Input data:

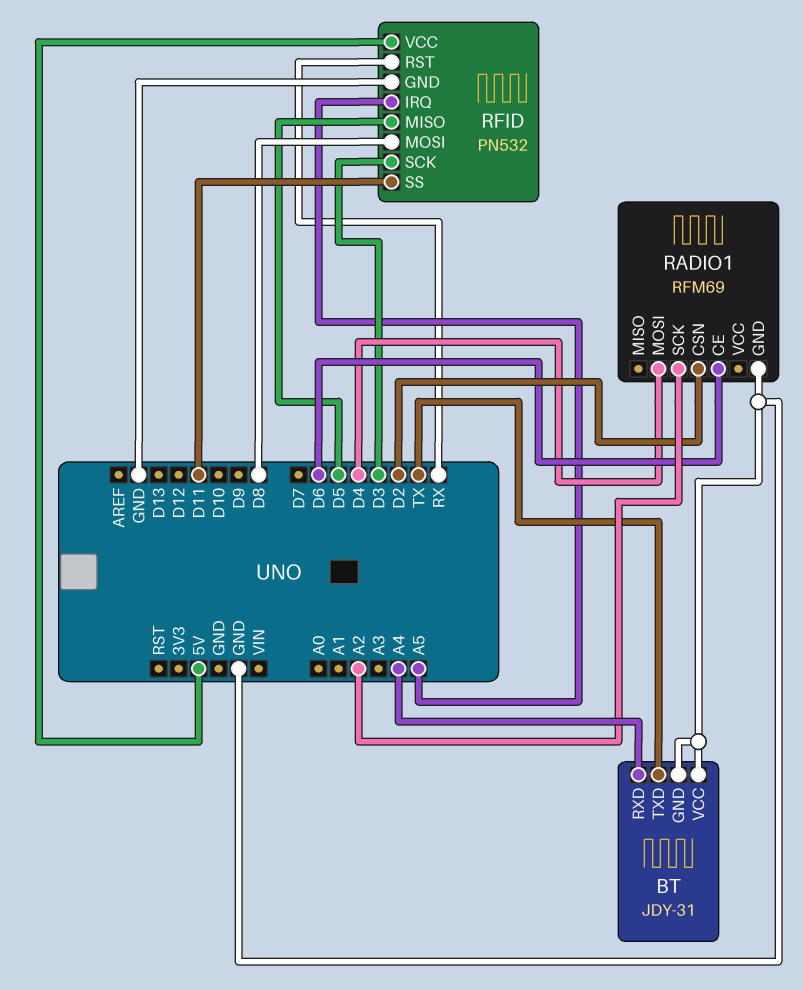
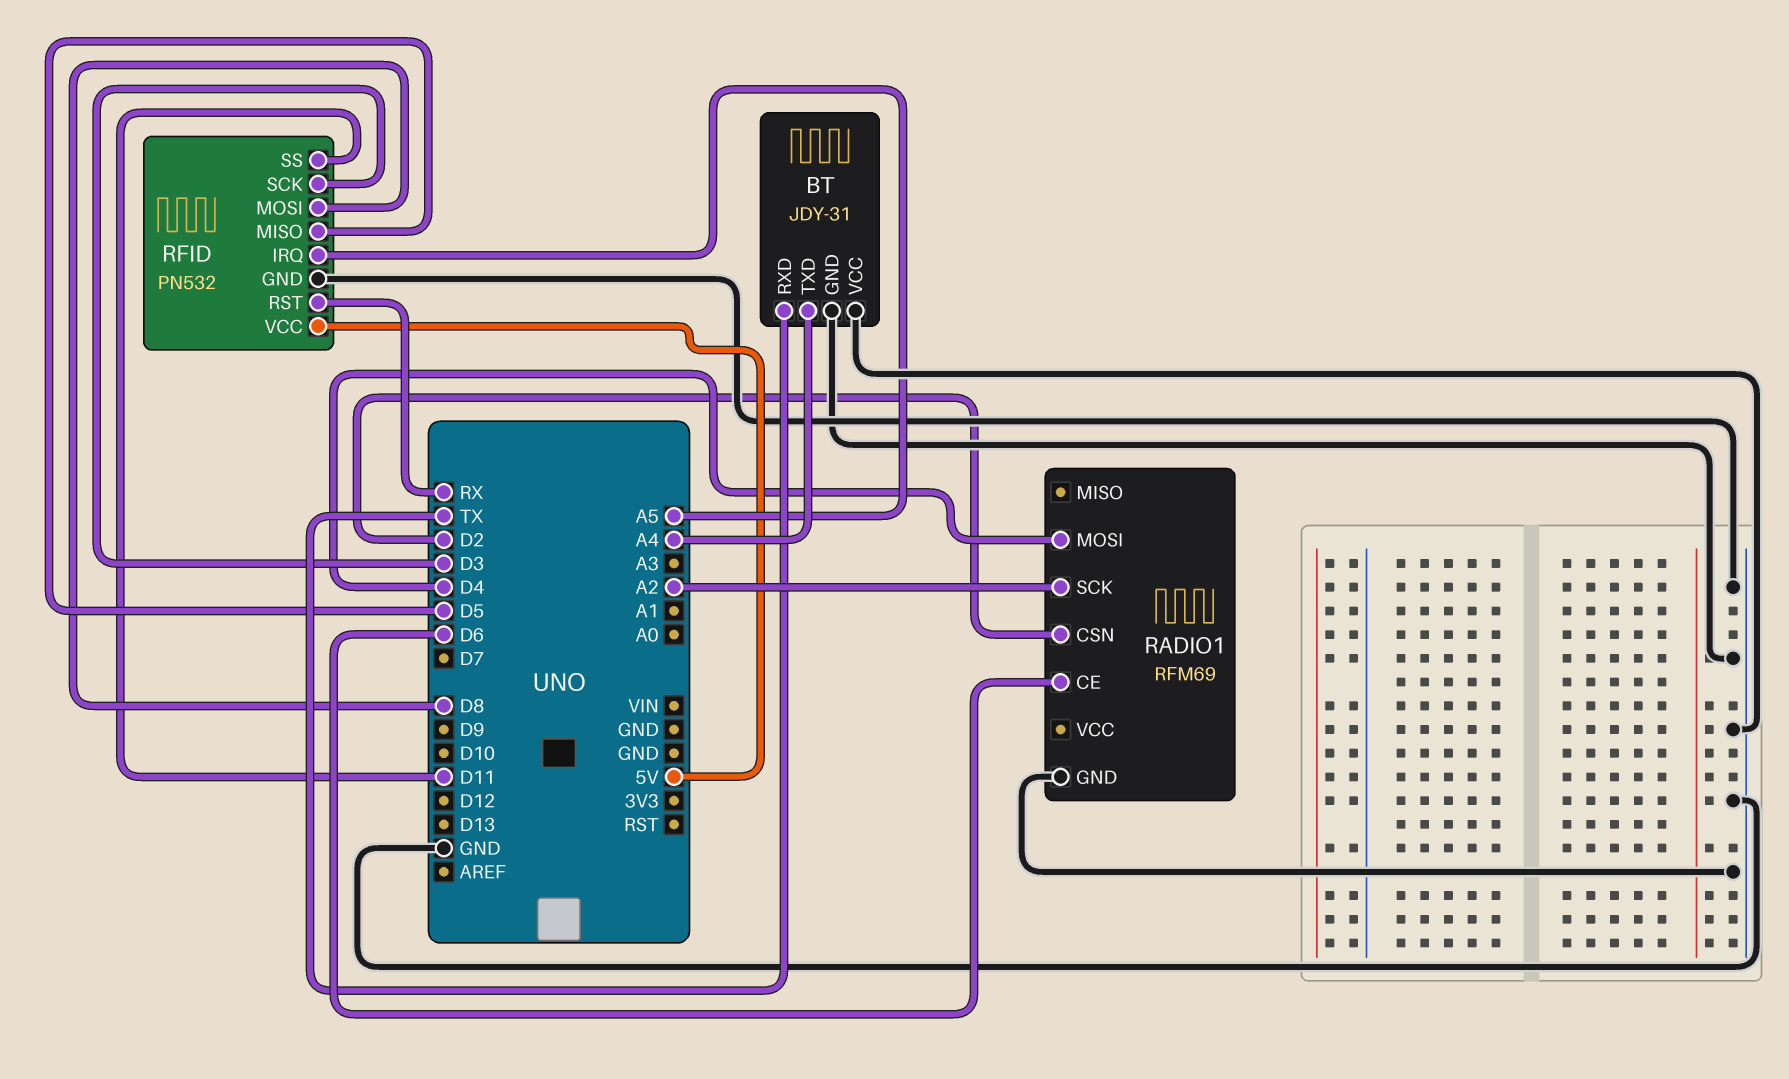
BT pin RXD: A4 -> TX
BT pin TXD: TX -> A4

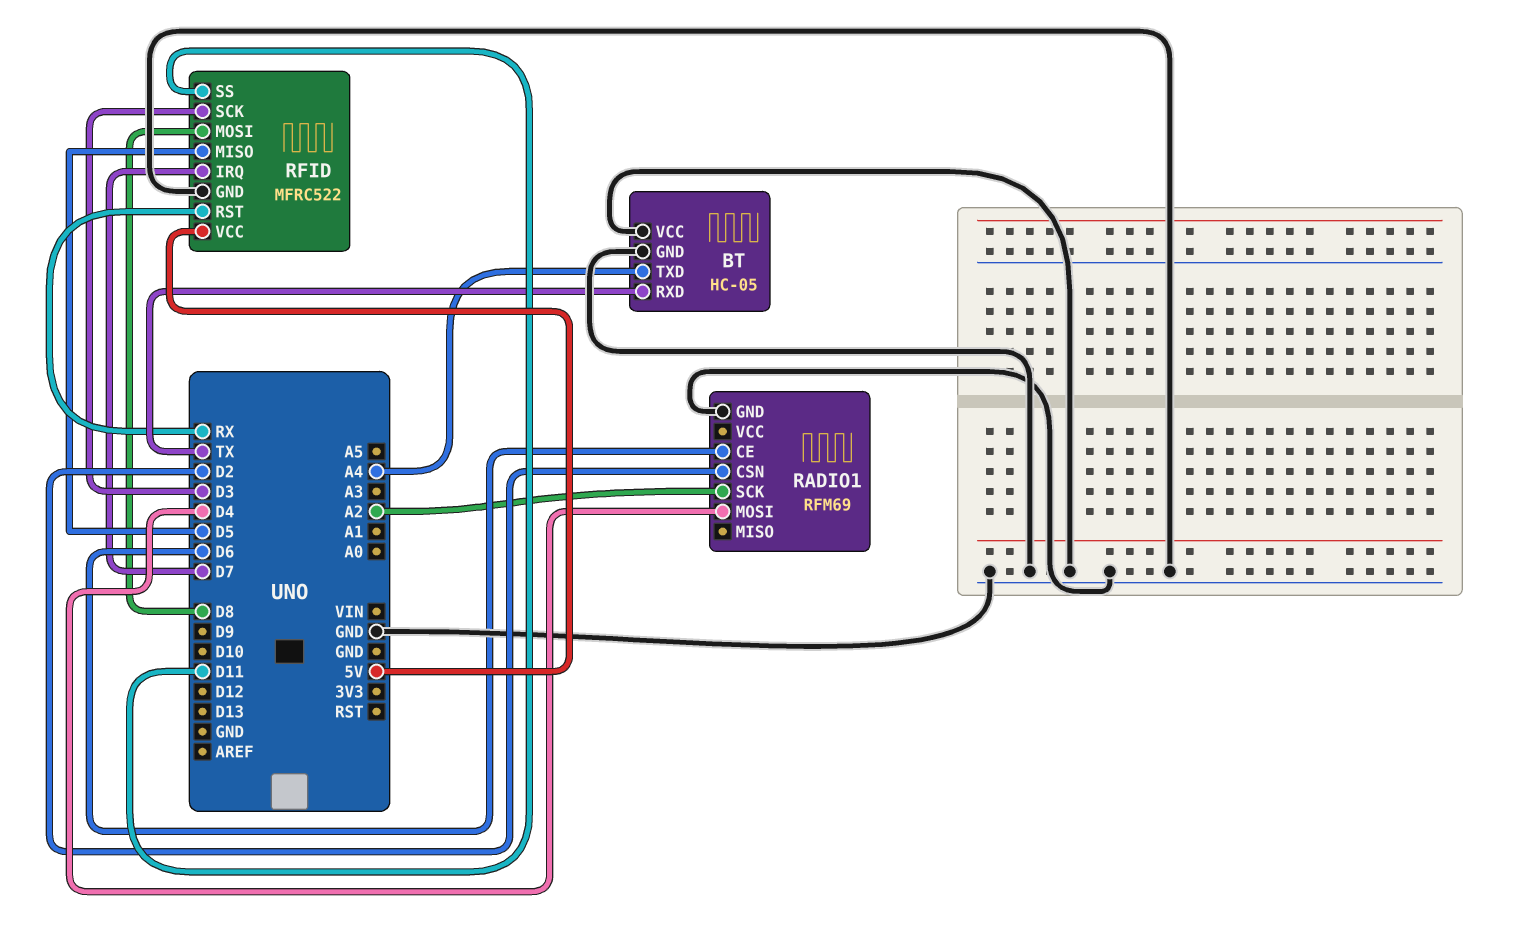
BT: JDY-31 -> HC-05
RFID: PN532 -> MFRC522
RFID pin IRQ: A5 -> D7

Directions for this task: For each line above that contains "RFID", make a copy.

Result of the task:
RFID: PN532 -> MFRC522
RFID pin IRQ: A5 -> D7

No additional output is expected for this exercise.